_EXERCISE DESCRIPTION_:
Beginning at the line containing "none -> yellow brick C6:H7 level 1", repeat each line below exactly up to and including the line containing "none -> yellow round brick I5 level 2". Do not repeat the pictures.

_EXERCISE DATA_:
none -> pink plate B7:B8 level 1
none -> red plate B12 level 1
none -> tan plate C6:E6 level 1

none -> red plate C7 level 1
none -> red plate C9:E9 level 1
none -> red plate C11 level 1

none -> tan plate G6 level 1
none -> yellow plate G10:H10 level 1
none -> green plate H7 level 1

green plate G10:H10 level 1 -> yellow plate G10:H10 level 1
* * *
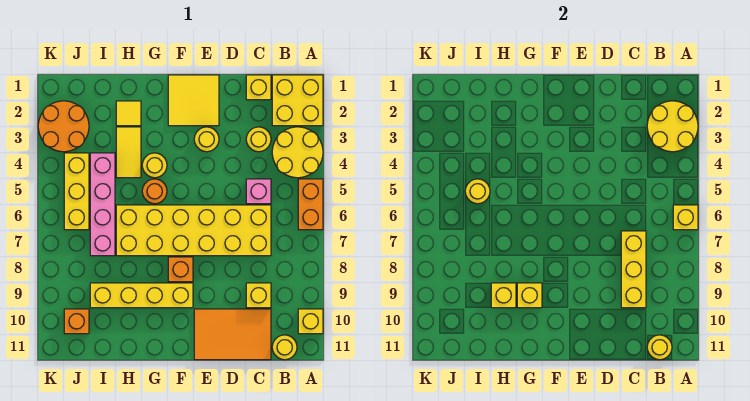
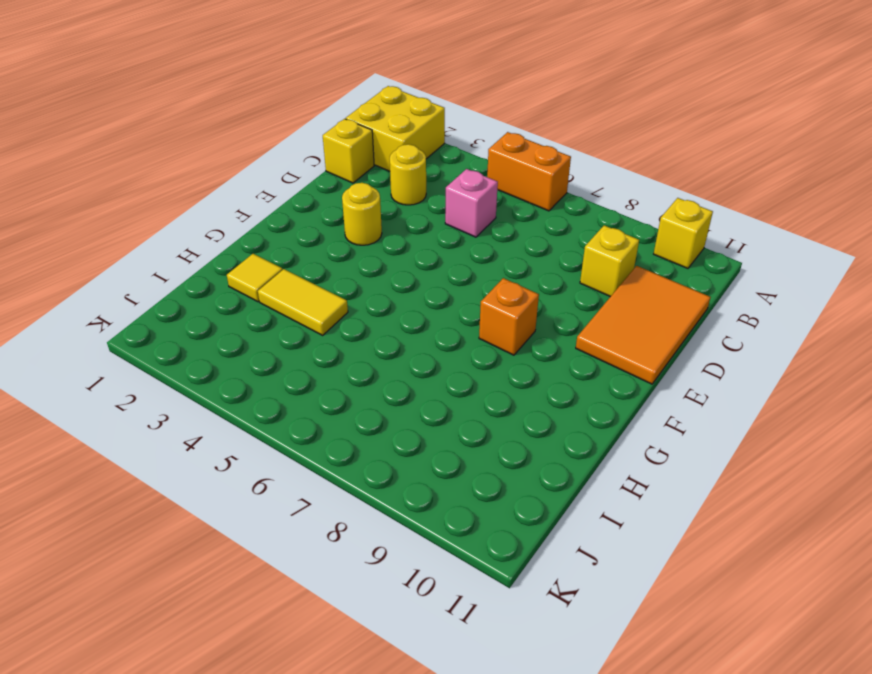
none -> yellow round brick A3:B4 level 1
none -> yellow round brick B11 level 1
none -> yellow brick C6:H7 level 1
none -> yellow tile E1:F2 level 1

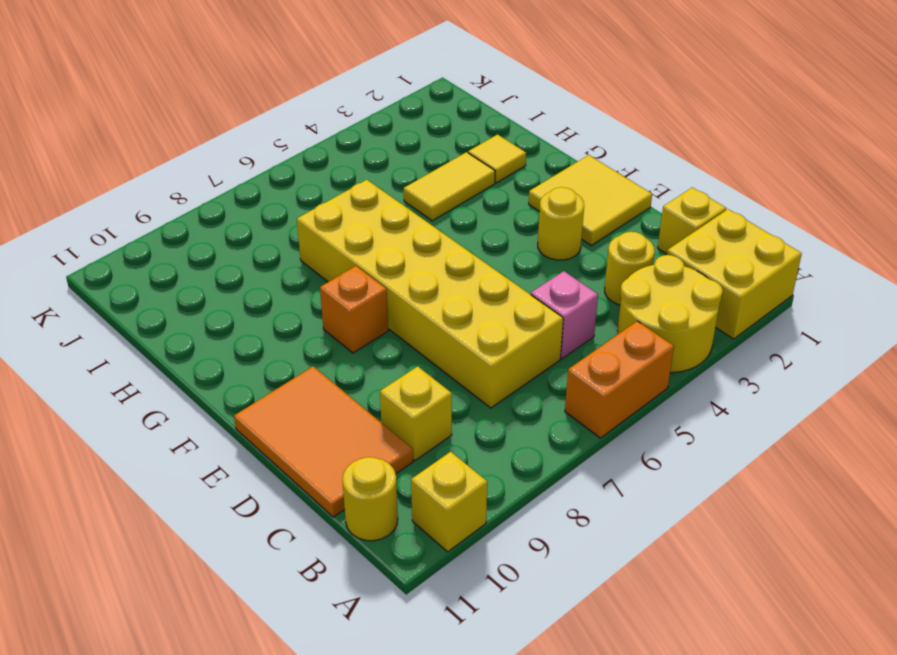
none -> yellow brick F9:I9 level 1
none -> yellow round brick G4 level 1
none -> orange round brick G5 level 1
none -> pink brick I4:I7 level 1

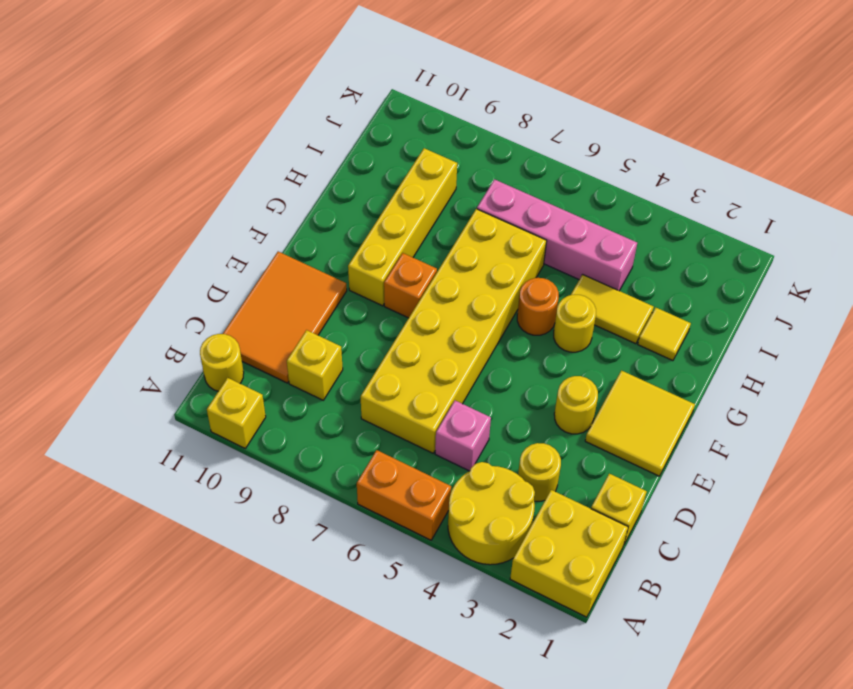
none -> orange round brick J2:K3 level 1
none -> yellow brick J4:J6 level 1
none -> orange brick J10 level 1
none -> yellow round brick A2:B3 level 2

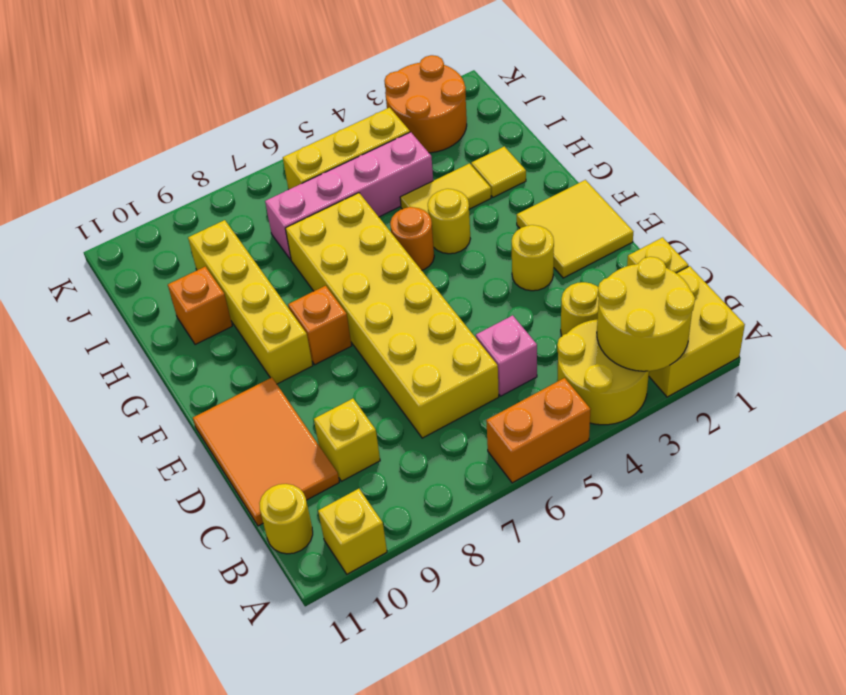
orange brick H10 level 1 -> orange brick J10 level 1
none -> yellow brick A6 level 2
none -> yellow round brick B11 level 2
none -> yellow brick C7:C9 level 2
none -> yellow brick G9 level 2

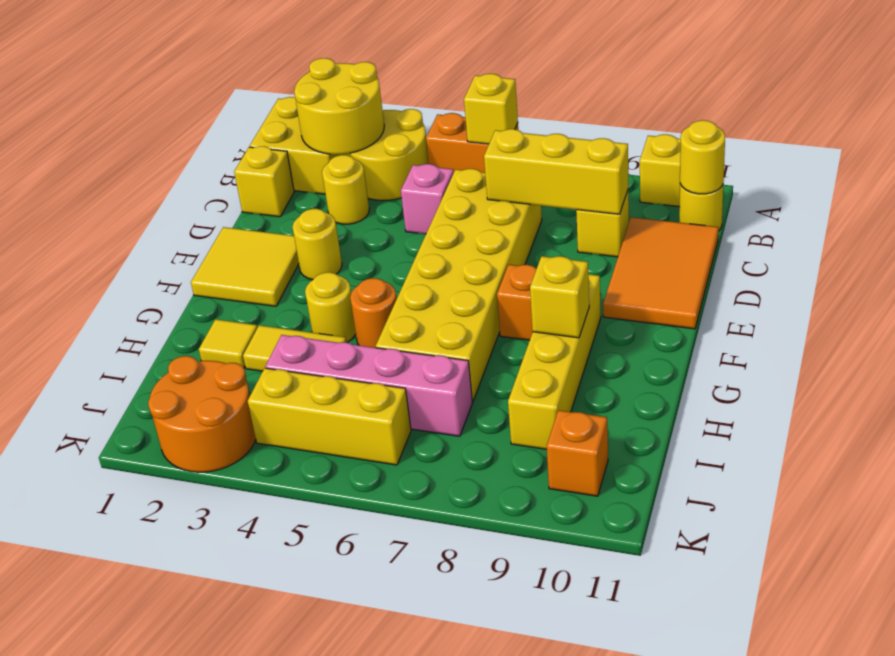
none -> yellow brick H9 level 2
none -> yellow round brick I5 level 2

_OUTPUT OF THE TASK_:
none -> yellow brick C6:H7 level 1
none -> yellow tile E1:F2 level 1

none -> yellow brick F9:I9 level 1
none -> yellow round brick G4 level 1
none -> orange round brick G5 level 1
none -> pink brick I4:I7 level 1

none -> orange round brick J2:K3 level 1
none -> yellow brick J4:J6 level 1
none -> orange brick J10 level 1
none -> yellow round brick A2:B3 level 2

orange brick H10 level 1 -> orange brick J10 level 1
none -> yellow brick A6 level 2
none -> yellow round brick B11 level 2
none -> yellow brick C7:C9 level 2
none -> yellow brick G9 level 2

none -> yellow brick H9 level 2
none -> yellow round brick I5 level 2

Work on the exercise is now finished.